Before-and-after object lists:
····················
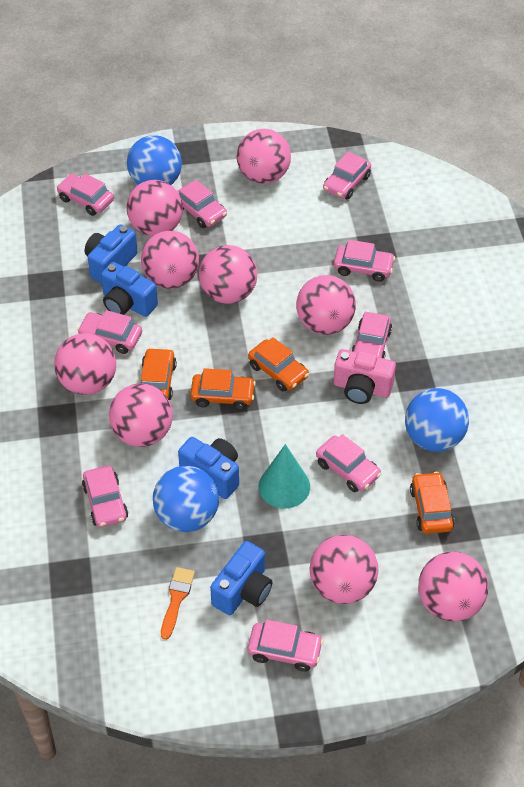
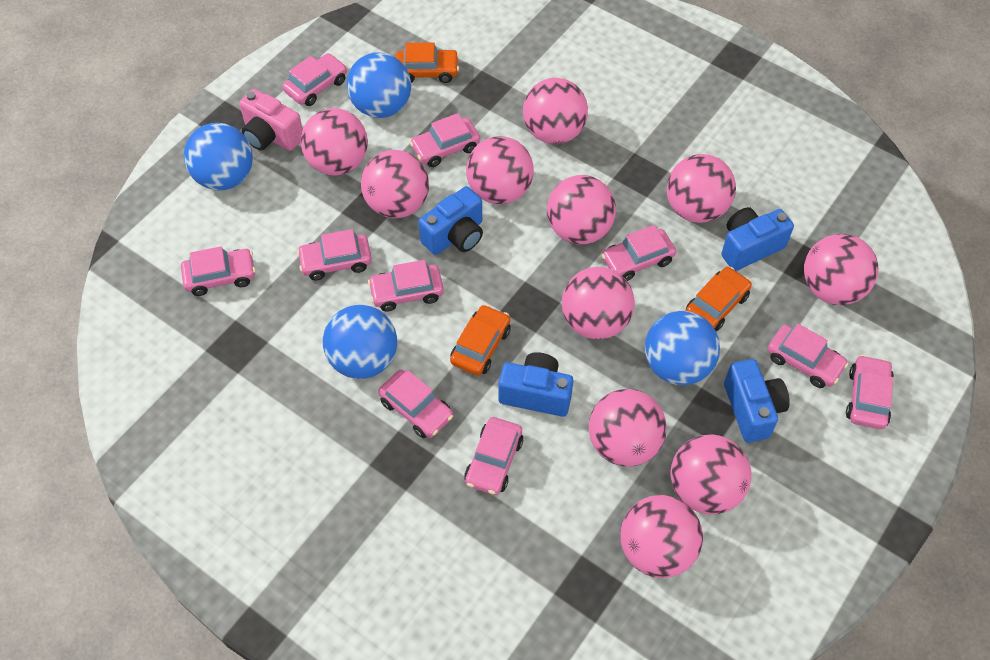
blue ball: 3 -> 4
orange brush: 1 -> 0
orange car: 4 -> 3
pink ball: 9 -> 11
pink car: 9 -> 10
turquoise cone: 1 -> 0

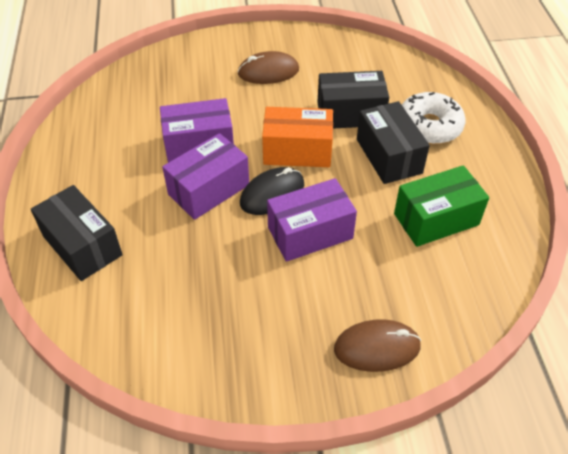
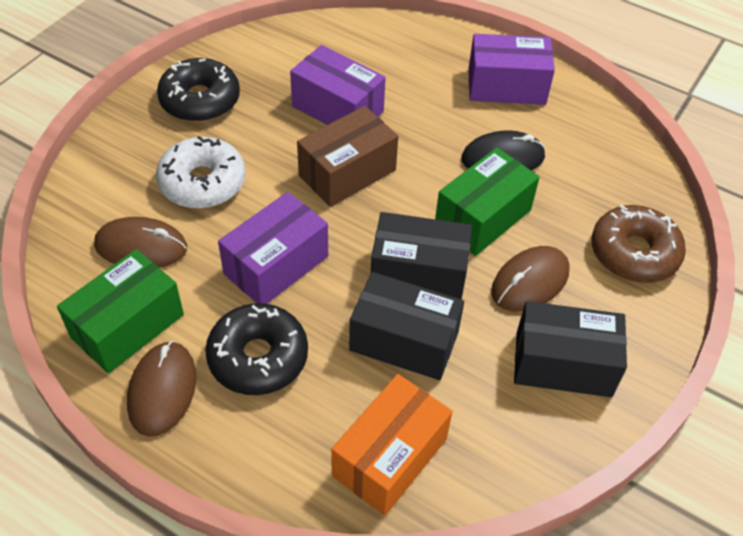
black donut: 0 -> 2
brown box: 0 -> 1
brown donut: 0 -> 1
brown mouse: 2 -> 3
green box: 1 -> 2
····················
## Goal of the exercise:
Only the text of the records belongs in your answer, copied exactly as it appears above.

## Expected answer:
blue ball: 3 -> 4
orange brush: 1 -> 0
orange car: 4 -> 3
pink ball: 9 -> 11
pink car: 9 -> 10
turquoise cone: 1 -> 0

black donut: 0 -> 2
brown box: 0 -> 1
brown donut: 0 -> 1
brown mouse: 2 -> 3
green box: 1 -> 2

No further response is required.